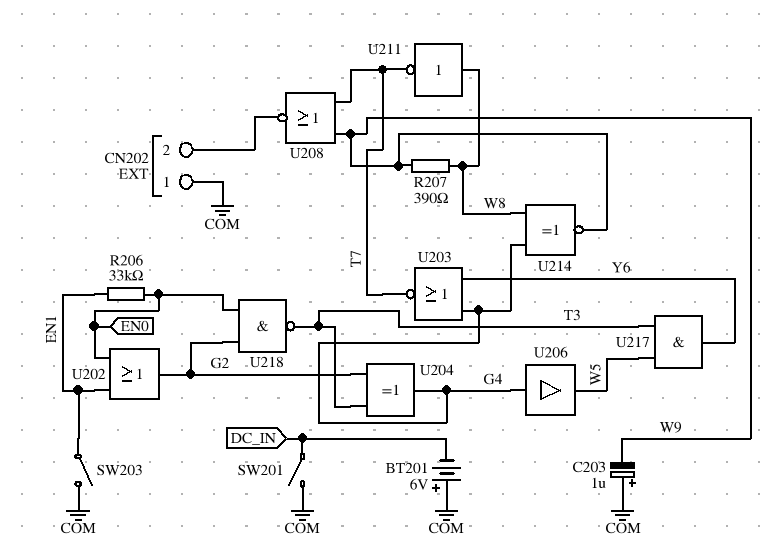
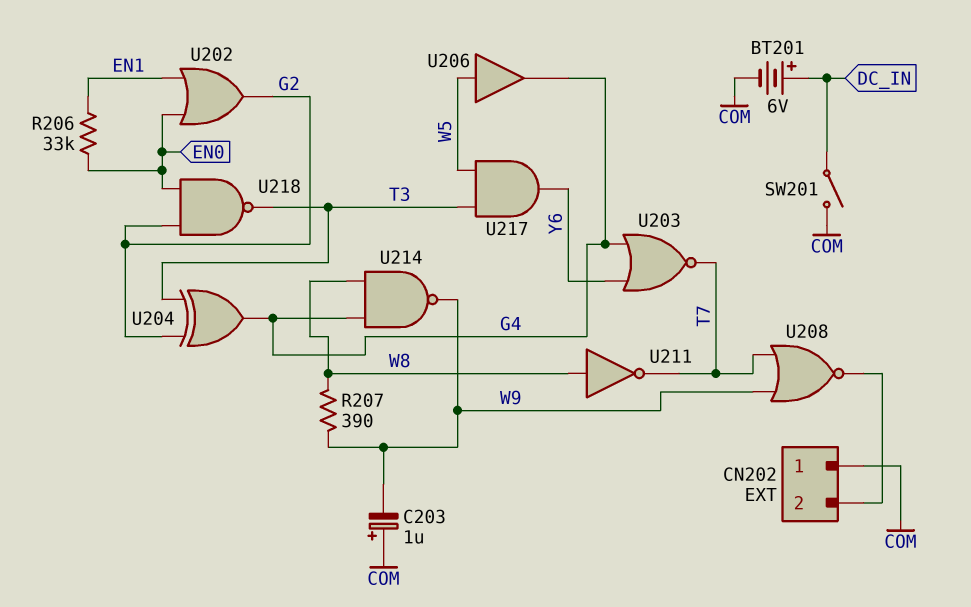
BT201: 6V (plus COM, minus DC_IN) -> 6V (plus DC_IN, minus COM)
SW203: switch (COM, EN1) -> none
U206: buffer (in G4, out W5) -> buffer (in W5, out G4)
U214: XNOR (in G4, in W8, out W9) -> NAND (in G4, in W8, out W9)

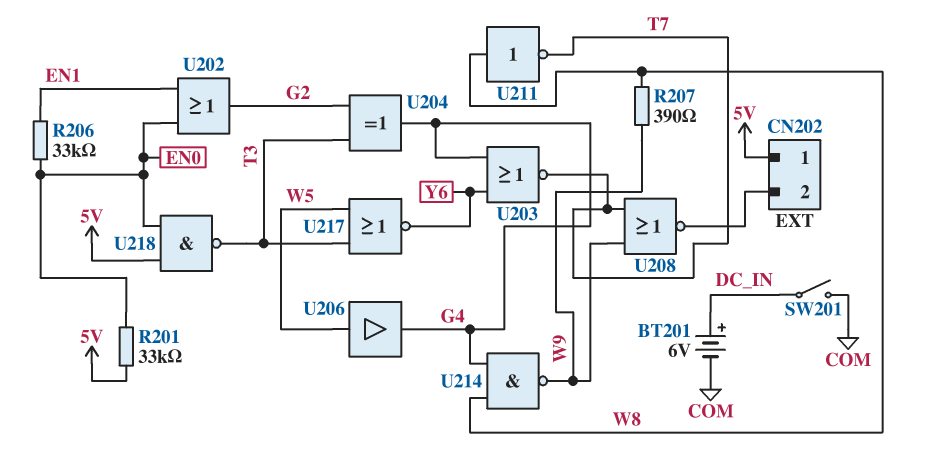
C203: 1uF (plus COM, minus W9) -> none
CN202 pin 1: COM -> 5V
R201: none -> 33k (5V, EN0)
U217: AND (in T3, in W5, out Y6) -> NOR (in T3, in W5, out Y6)
U218: NAND (in EN0, in G2, out T3) -> NAND (in 5V, in EN0, out T3)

* * * *

TO DO: Repeat the entries exactly, pictures left out.

ANSWER SPACE:
BT201: 6V (plus COM, minus DC_IN) -> 6V (plus DC_IN, minus COM)
SW203: switch (COM, EN1) -> none
U206: buffer (in G4, out W5) -> buffer (in W5, out G4)
U214: XNOR (in G4, in W8, out W9) -> NAND (in G4, in W8, out W9)

C203: 1uF (plus COM, minus W9) -> none
CN202 pin 1: COM -> 5V
R201: none -> 33k (5V, EN0)
U217: AND (in T3, in W5, out Y6) -> NOR (in T3, in W5, out Y6)
U218: NAND (in EN0, in G2, out T3) -> NAND (in 5V, in EN0, out T3)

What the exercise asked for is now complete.